### Problem to work on
Rewrite the data below, changing each instance of "white paper" to "white sheet" and keeping everything else the same.

### Dataset entries
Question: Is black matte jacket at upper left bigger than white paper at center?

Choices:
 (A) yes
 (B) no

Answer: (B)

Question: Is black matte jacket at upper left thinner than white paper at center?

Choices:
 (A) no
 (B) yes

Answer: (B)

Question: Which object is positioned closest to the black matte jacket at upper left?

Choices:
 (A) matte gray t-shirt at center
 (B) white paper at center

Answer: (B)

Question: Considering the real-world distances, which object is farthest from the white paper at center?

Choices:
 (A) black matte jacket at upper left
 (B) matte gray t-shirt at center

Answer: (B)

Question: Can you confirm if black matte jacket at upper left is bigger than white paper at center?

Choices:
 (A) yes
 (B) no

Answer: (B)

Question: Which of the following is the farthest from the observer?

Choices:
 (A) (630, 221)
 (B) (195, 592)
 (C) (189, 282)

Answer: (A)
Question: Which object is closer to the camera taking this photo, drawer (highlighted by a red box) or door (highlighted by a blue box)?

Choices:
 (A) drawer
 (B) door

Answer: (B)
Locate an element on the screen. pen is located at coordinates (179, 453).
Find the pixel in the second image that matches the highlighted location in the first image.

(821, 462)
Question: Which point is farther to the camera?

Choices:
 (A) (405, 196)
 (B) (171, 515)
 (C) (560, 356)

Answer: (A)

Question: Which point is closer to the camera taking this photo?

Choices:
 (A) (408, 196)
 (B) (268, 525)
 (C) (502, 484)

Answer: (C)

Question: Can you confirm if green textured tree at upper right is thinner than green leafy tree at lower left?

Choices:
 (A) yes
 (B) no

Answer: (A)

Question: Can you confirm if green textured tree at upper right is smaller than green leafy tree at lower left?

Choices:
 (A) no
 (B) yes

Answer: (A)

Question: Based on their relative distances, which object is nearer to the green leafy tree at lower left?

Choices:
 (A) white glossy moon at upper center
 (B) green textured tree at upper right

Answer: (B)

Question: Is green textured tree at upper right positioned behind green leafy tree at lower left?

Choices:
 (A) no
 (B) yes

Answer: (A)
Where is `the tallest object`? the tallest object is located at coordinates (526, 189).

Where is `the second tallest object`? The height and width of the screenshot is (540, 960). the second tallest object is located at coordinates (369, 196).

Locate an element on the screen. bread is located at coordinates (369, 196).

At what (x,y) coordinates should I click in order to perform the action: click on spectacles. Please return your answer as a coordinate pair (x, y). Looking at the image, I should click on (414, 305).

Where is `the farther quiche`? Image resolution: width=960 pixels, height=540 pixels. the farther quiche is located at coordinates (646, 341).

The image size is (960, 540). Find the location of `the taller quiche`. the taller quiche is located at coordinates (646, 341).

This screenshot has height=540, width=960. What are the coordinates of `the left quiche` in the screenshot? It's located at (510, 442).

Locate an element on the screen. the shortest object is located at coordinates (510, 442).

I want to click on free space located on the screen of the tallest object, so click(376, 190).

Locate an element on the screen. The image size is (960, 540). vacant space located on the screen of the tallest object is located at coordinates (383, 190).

### Solution for this exercise
Question: Is black matte jacket at upper left bigger than white sheet at center?

Choices:
 (A) yes
 (B) no

Answer: (B)

Question: Is black matte jacket at upper left thinner than white sheet at center?

Choices:
 (A) no
 (B) yes

Answer: (B)

Question: Which object is positioned closest to the black matte jacket at upper left?

Choices:
 (A) matte gray t-shirt at center
 (B) white sheet at center

Answer: (B)

Question: Considering the real-world distances, which object is farthest from the white sheet at center?

Choices:
 (A) black matte jacket at upper left
 (B) matte gray t-shirt at center

Answer: (B)

Question: Can you confirm if black matte jacket at upper left is bigger than white sheet at center?

Choices:
 (A) yes
 (B) no

Answer: (B)

Question: Which of the following is the farthest from the observer?

Choices:
 (A) (630, 221)
 (B) (195, 592)
 (C) (189, 282)

Answer: (A)
Question: Which object is closer to the camera taking this photo, drawer (highlighted by a red box) or door (highlighted by a blue box)?

Choices:
 (A) drawer
 (B) door

Answer: (B)
Locate an element on the screen. pen is located at coordinates (179, 453).
Find the pixel in the second image that matches the highlighted location in the first image.

(821, 462)
Question: Which point is farther to the camera?

Choices:
 (A) (405, 196)
 (B) (171, 515)
 (C) (560, 356)

Answer: (A)

Question: Which point is closer to the camera taking this photo?

Choices:
 (A) (408, 196)
 (B) (268, 525)
 (C) (502, 484)

Answer: (C)

Question: Can you confirm if green textured tree at upper right is thinner than green leafy tree at lower left?

Choices:
 (A) yes
 (B) no

Answer: (A)

Question: Can you confirm if green textured tree at upper right is smaller than green leafy tree at lower left?

Choices:
 (A) no
 (B) yes

Answer: (A)

Question: Based on their relative distances, which object is nearer to the green leafy tree at lower left?

Choices:
 (A) white glossy moon at upper center
 (B) green textured tree at upper right

Answer: (B)

Question: Is green textured tree at upper right positioned behind green leafy tree at lower left?

Choices:
 (A) no
 (B) yes

Answer: (A)
Where is `the tallest object`? the tallest object is located at coordinates (526, 189).

Where is `the second tallest object`? The height and width of the screenshot is (540, 960). the second tallest object is located at coordinates (369, 196).

Locate an element on the screen. bread is located at coordinates (369, 196).

At what (x,y) coordinates should I click in order to perform the action: click on spectacles. Please return your answer as a coordinate pair (x, y). Looking at the image, I should click on (414, 305).

Where is `the farther quiche`? Image resolution: width=960 pixels, height=540 pixels. the farther quiche is located at coordinates (646, 341).

The image size is (960, 540). Find the location of `the taller quiche`. the taller quiche is located at coordinates (646, 341).

This screenshot has height=540, width=960. What are the coordinates of `the left quiche` in the screenshot? It's located at (510, 442).

Locate an element on the screen. the shortest object is located at coordinates (510, 442).

I want to click on free space located on the screen of the tallest object, so click(376, 190).

Locate an element on the screen. The image size is (960, 540). vacant space located on the screen of the tallest object is located at coordinates (383, 190).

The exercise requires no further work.